# Problem details:
Taking the line with "cyan line: (257, 238)" as the first and the last line of the entries as the final one, copy that span exactly.

Top of Study material

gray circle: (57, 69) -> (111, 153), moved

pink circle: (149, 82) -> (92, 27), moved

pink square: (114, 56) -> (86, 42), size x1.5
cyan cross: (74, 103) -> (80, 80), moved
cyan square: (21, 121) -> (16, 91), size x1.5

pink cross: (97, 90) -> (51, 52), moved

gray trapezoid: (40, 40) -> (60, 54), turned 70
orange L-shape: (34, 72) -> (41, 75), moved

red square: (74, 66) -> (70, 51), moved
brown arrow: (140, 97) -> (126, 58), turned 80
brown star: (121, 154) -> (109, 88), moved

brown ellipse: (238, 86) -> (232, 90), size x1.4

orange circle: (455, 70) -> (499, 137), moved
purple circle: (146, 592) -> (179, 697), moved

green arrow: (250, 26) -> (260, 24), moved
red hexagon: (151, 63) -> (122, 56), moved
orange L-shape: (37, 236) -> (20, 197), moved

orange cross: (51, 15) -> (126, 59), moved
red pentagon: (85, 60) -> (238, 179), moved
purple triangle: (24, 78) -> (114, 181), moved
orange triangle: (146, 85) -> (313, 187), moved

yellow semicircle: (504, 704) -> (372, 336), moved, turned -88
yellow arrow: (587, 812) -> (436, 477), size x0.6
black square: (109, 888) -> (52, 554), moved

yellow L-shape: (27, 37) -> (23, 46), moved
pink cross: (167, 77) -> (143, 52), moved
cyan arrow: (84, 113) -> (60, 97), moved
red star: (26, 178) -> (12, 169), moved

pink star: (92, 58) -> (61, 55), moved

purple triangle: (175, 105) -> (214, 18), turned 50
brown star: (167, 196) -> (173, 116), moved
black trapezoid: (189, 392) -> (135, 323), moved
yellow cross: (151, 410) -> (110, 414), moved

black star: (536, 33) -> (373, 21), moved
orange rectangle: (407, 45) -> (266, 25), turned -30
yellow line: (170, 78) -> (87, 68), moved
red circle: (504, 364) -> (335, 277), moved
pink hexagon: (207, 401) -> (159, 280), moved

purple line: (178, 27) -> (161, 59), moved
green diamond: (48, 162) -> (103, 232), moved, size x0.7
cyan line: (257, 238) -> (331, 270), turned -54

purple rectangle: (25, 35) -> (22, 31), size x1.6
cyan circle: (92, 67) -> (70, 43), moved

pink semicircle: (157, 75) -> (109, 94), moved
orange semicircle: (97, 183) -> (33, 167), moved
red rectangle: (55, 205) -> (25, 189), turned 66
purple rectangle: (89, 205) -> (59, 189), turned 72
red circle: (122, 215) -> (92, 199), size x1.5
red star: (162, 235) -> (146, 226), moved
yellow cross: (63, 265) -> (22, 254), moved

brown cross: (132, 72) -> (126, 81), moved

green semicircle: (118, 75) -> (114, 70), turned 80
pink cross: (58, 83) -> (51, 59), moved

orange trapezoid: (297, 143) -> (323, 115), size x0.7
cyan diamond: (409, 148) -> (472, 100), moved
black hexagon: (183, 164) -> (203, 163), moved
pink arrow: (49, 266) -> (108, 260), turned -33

Bottom of Study material

# Solution:
cyan line: (257, 238) -> (331, 270), turned -54

purple rectangle: (25, 35) -> (22, 31), size x1.6
cyan circle: (92, 67) -> (70, 43), moved

pink semicircle: (157, 75) -> (109, 94), moved
orange semicircle: (97, 183) -> (33, 167), moved
red rectangle: (55, 205) -> (25, 189), turned 66
purple rectangle: (89, 205) -> (59, 189), turned 72
red circle: (122, 215) -> (92, 199), size x1.5
red star: (162, 235) -> (146, 226), moved
yellow cross: (63, 265) -> (22, 254), moved

brown cross: (132, 72) -> (126, 81), moved

green semicircle: (118, 75) -> (114, 70), turned 80
pink cross: (58, 83) -> (51, 59), moved

orange trapezoid: (297, 143) -> (323, 115), size x0.7
cyan diamond: (409, 148) -> (472, 100), moved
black hexagon: (183, 164) -> (203, 163), moved
pink arrow: (49, 266) -> (108, 260), turned -33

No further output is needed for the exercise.